** Study material **

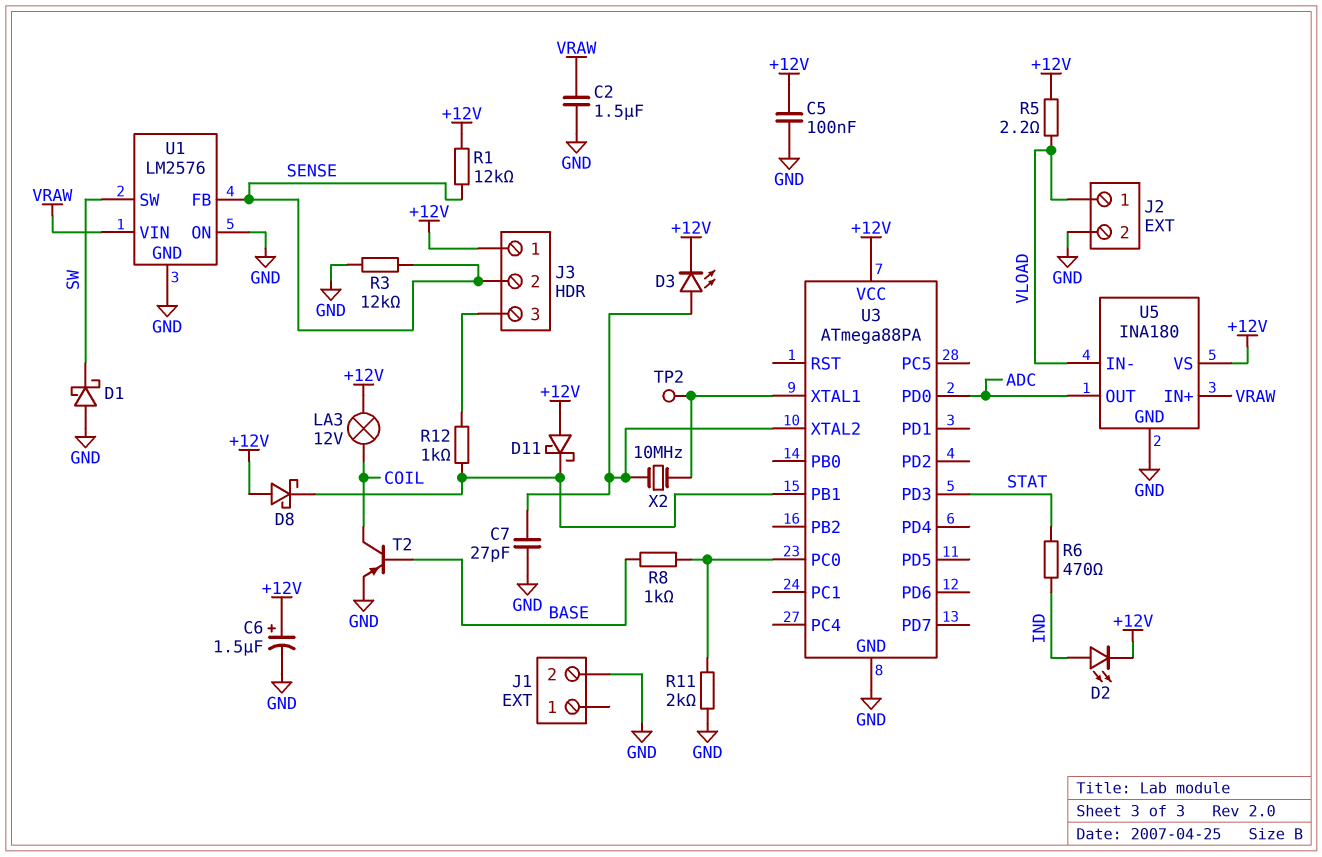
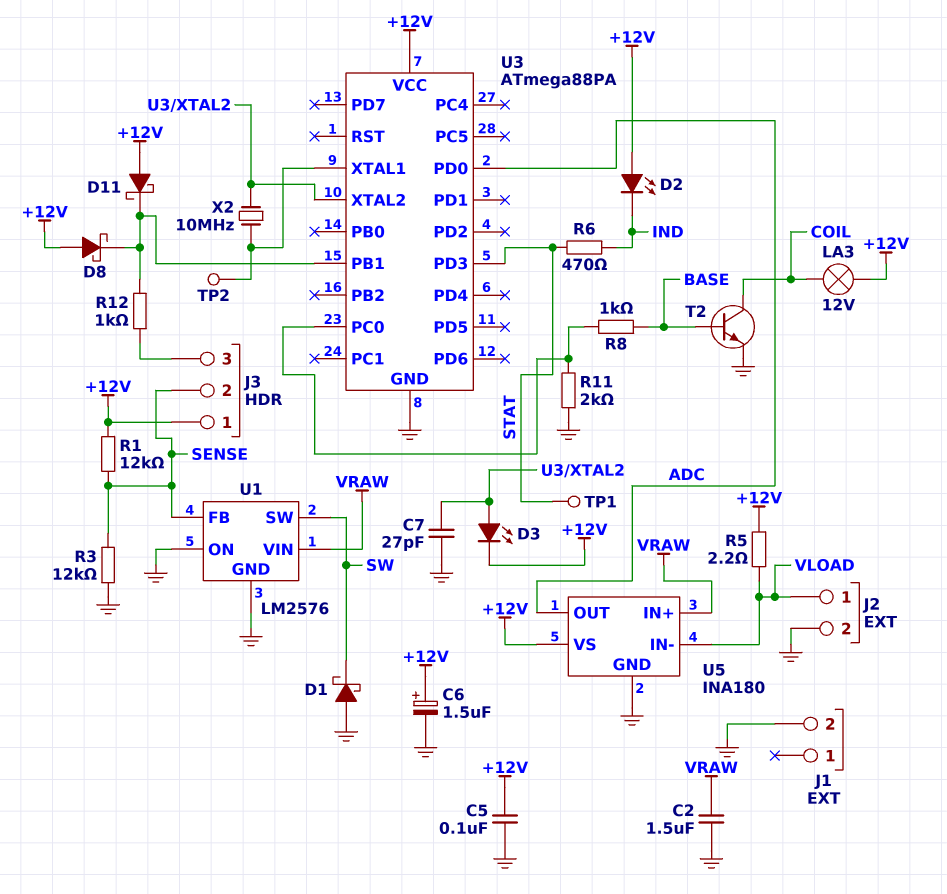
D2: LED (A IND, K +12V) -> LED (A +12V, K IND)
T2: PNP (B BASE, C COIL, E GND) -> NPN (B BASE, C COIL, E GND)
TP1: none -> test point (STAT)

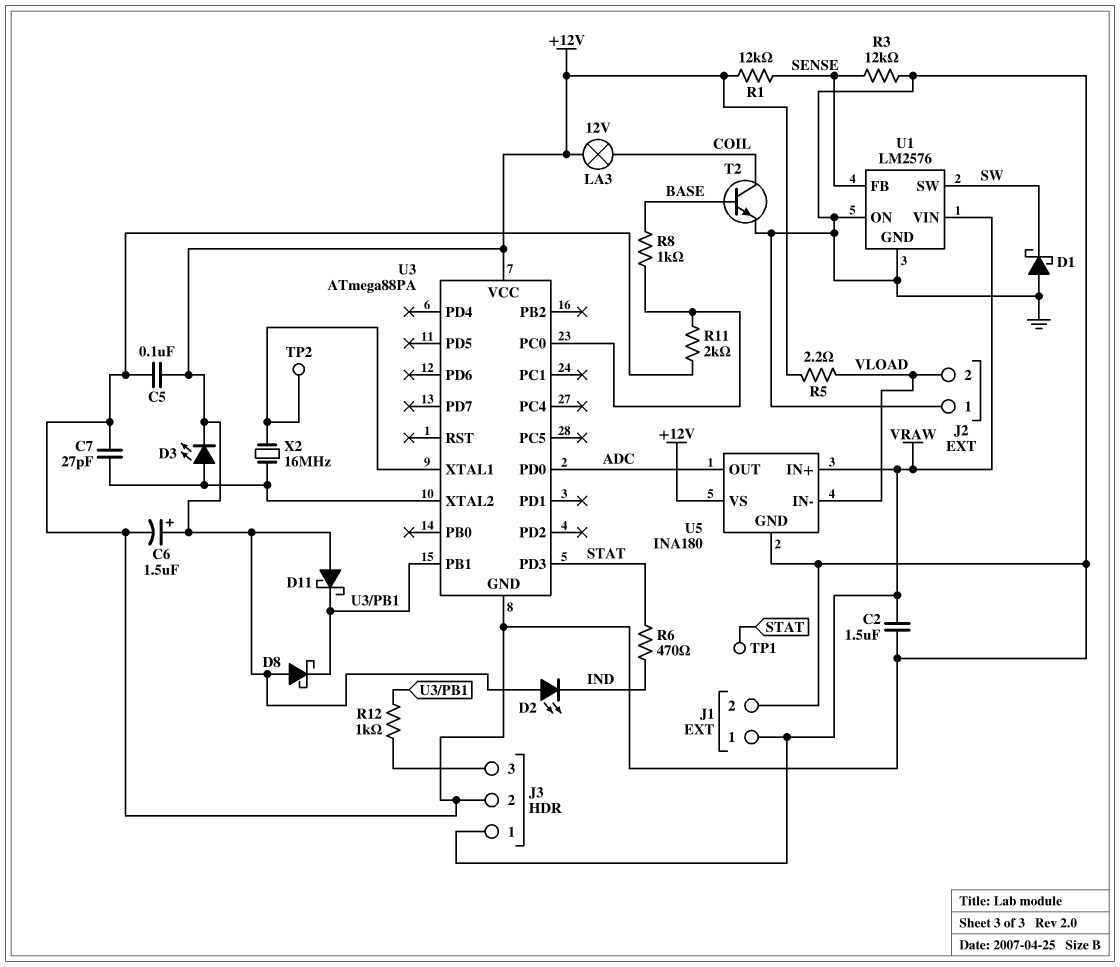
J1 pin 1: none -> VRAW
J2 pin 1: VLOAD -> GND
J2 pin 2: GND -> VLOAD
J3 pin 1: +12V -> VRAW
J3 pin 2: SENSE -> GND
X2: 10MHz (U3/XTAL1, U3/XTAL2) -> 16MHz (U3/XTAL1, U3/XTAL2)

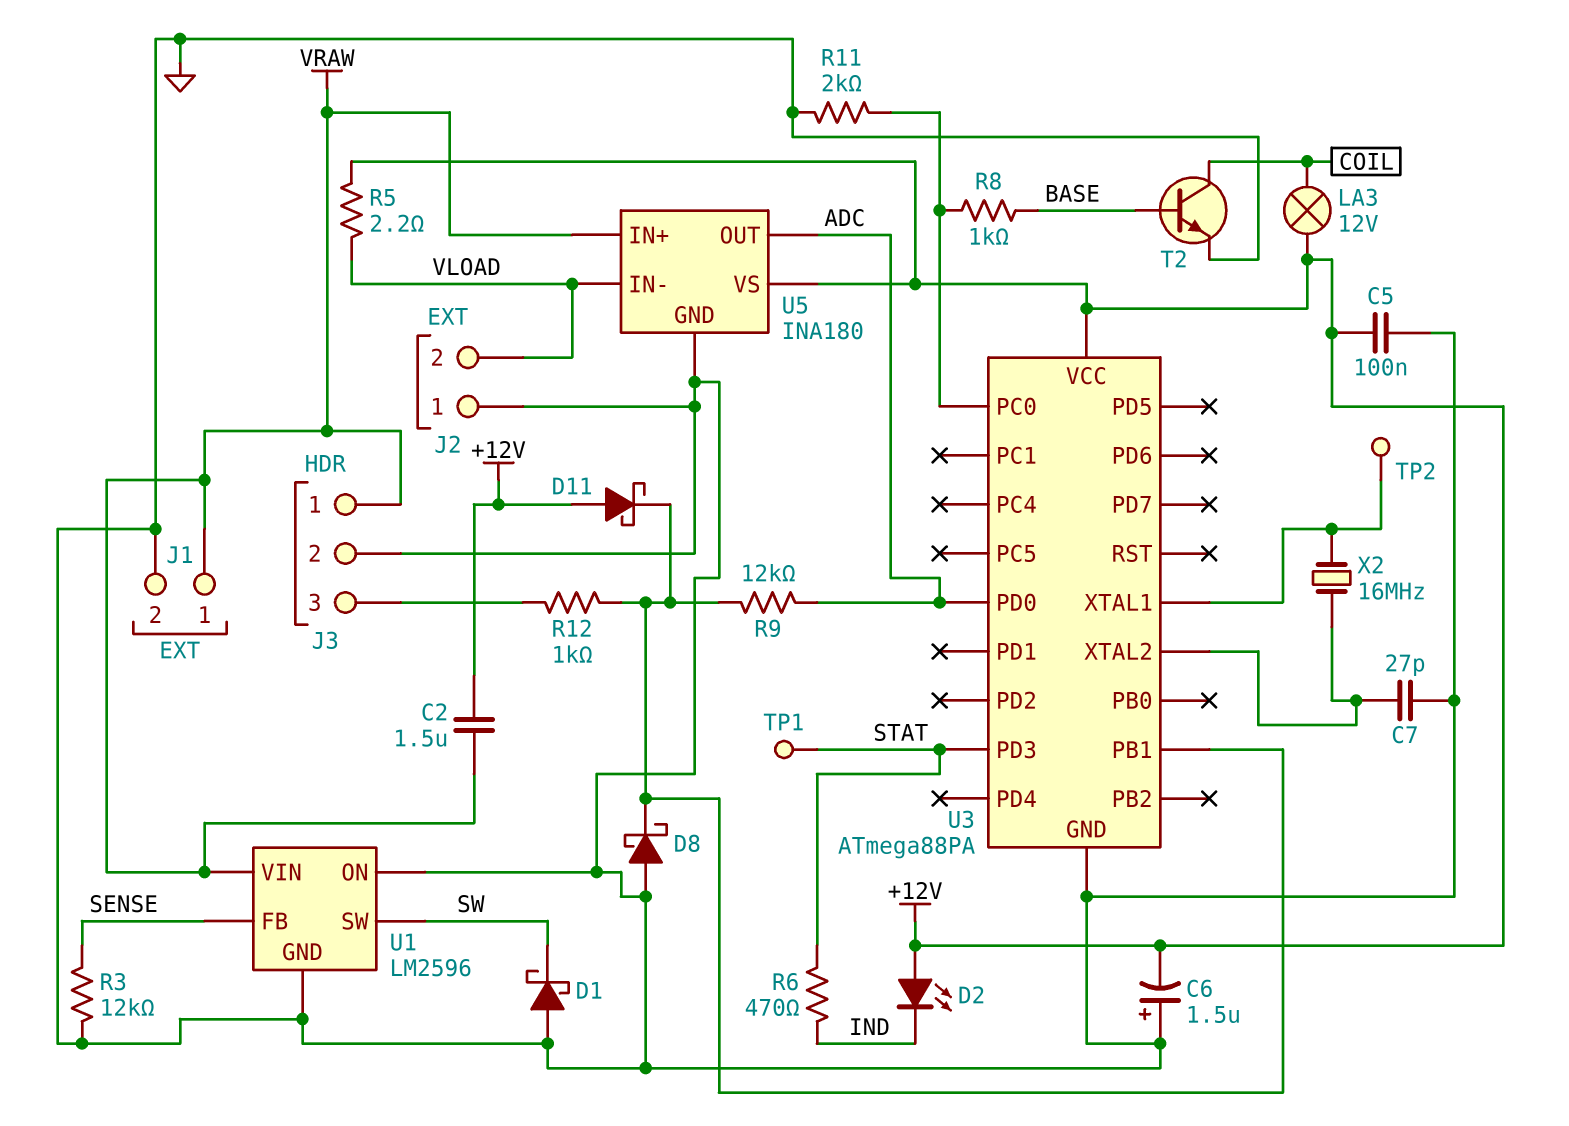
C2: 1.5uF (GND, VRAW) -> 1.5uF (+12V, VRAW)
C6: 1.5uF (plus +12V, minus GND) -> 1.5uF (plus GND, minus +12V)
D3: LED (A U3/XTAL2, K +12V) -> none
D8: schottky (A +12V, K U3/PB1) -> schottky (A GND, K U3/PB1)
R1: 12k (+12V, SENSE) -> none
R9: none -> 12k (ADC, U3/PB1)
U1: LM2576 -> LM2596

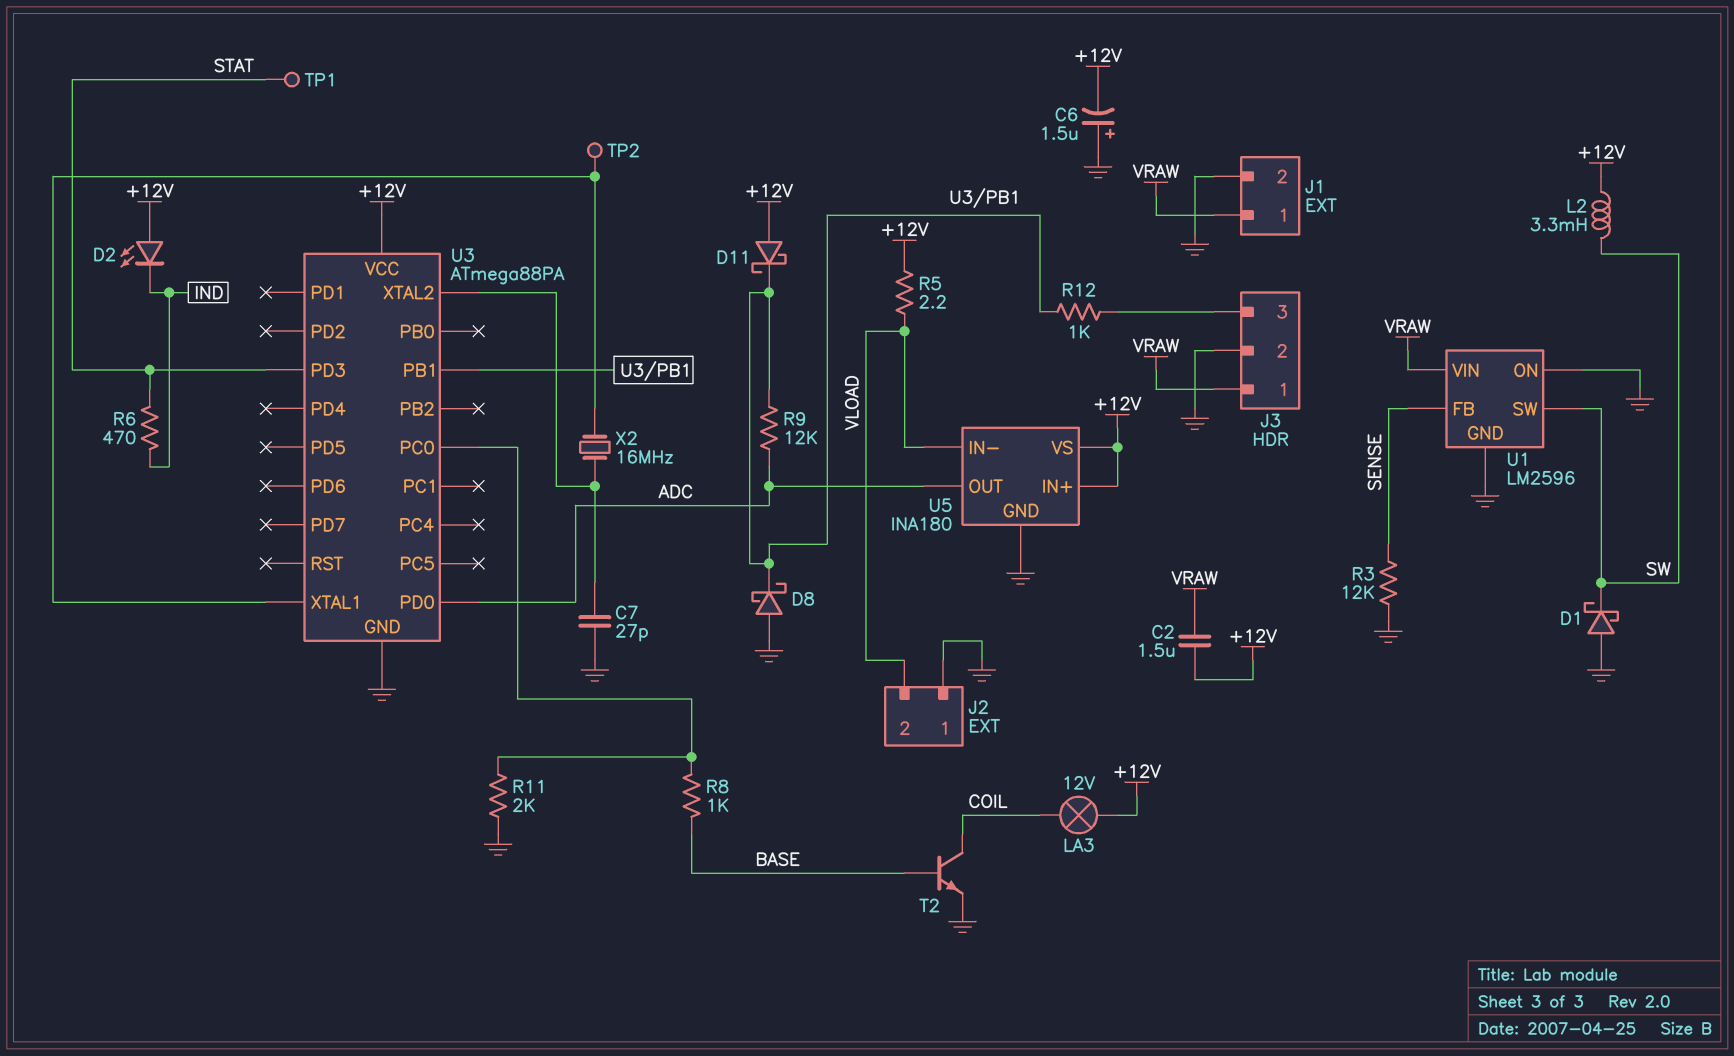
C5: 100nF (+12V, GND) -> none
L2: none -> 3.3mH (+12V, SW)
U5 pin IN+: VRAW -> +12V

** Exercise aim **
Among the lines of the records above, count those containing the word "VRAW", then give the number by itself.

** Problem solution **
4